Your objective:
Output the line containing "C3: none -> 10nF (+5V, DGND)" and all subsequent lines of the listing below, copied exactly, with no other lines.
--- Data for analysis ---
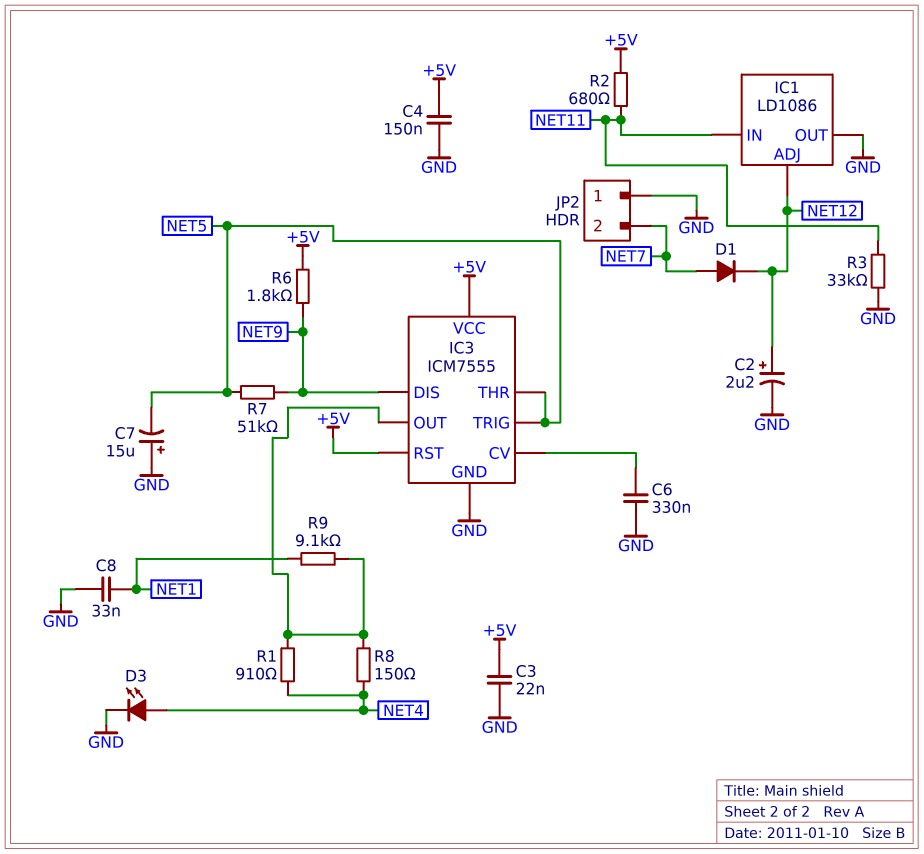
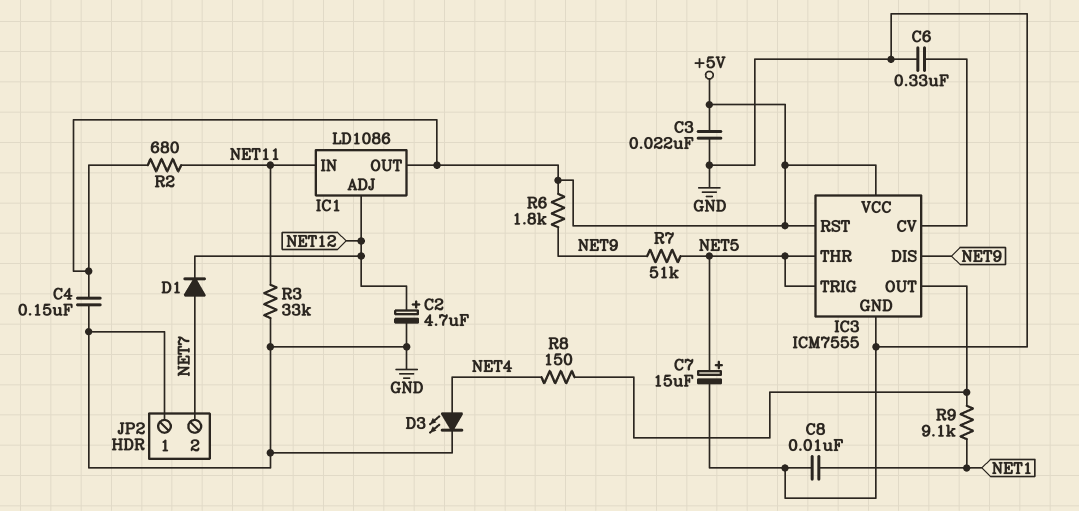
C2: 2.2uF (plus NET12, minus GND) -> 4.7uF (plus NET12, minus GND)
C7: 15uF (plus GND, minus NET5) -> 15uF (plus NET5, minus GND)
C8: 33nF (GND, NET1) -> 10nF (GND, NET1)
IC1 pin OUT: GND -> +5V
R1: 910 (IC3/OUT, NET4) -> none

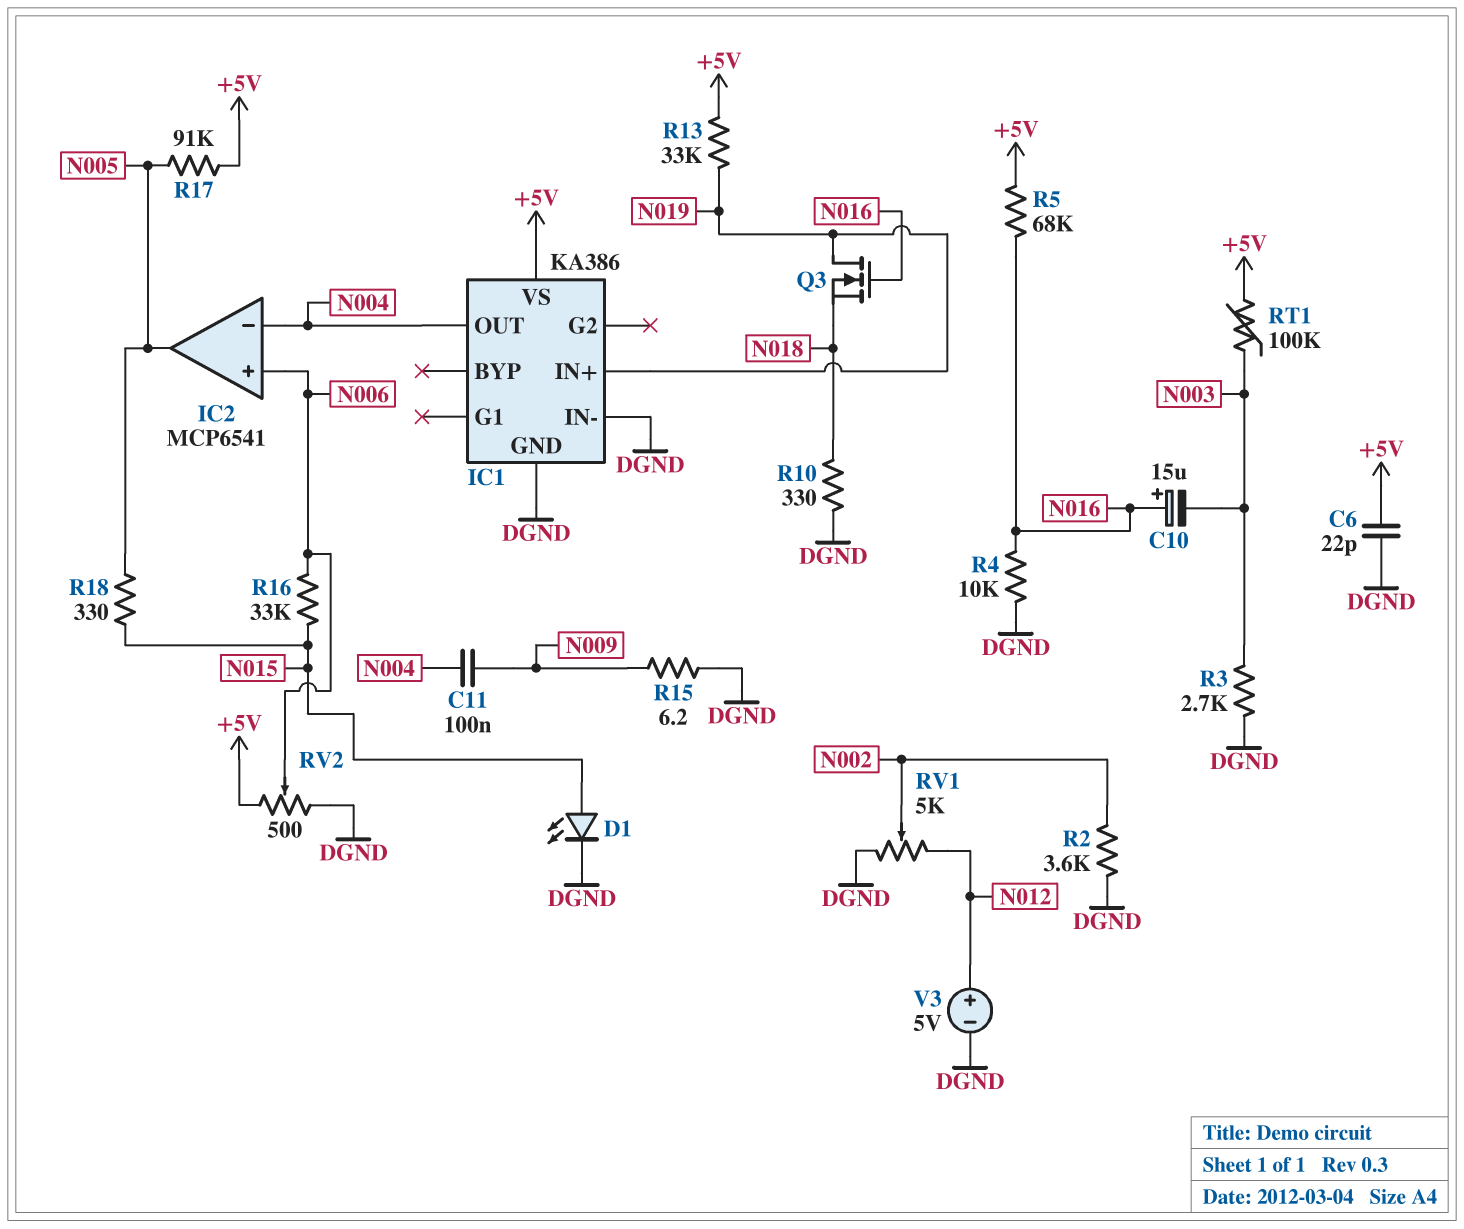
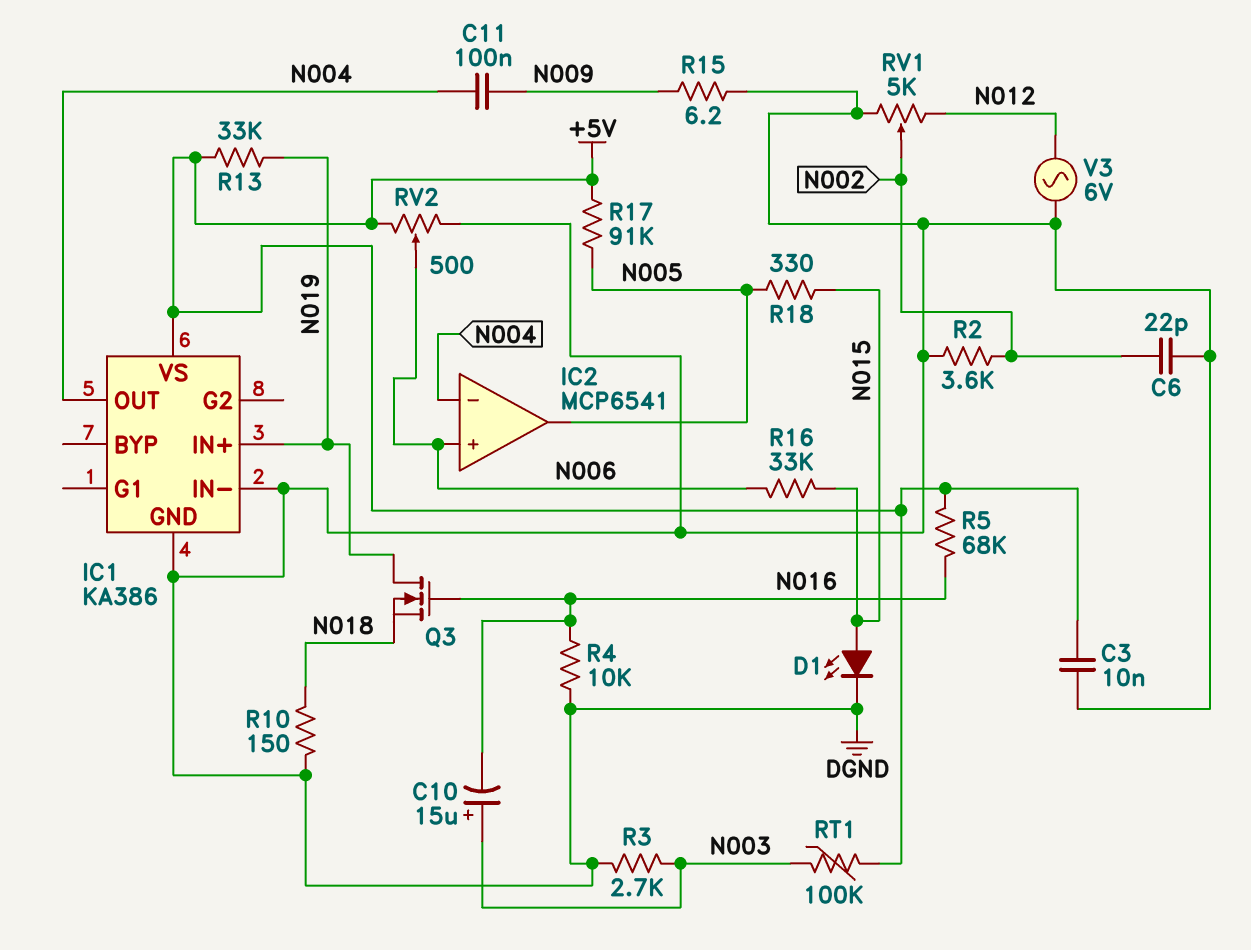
C3: none -> 10nF (+5V, DGND)
C6: 22pF (+5V, DGND) -> 22pF (DGND, N002)
C10: 15uF (plus N016, minus N003) -> 15uF (plus N003, minus N016)
R10: 330 (DGND, N018) -> 150 (DGND, N018)
V3: 5V (plus N012, minus DGND) -> AC 6V (DGND, N012)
---
Task result:
C3: none -> 10nF (+5V, DGND)
C6: 22pF (+5V, DGND) -> 22pF (DGND, N002)
C10: 15uF (plus N016, minus N003) -> 15uF (plus N003, minus N016)
R10: 330 (DGND, N018) -> 150 (DGND, N018)
V3: 5V (plus N012, minus DGND) -> AC 6V (DGND, N012)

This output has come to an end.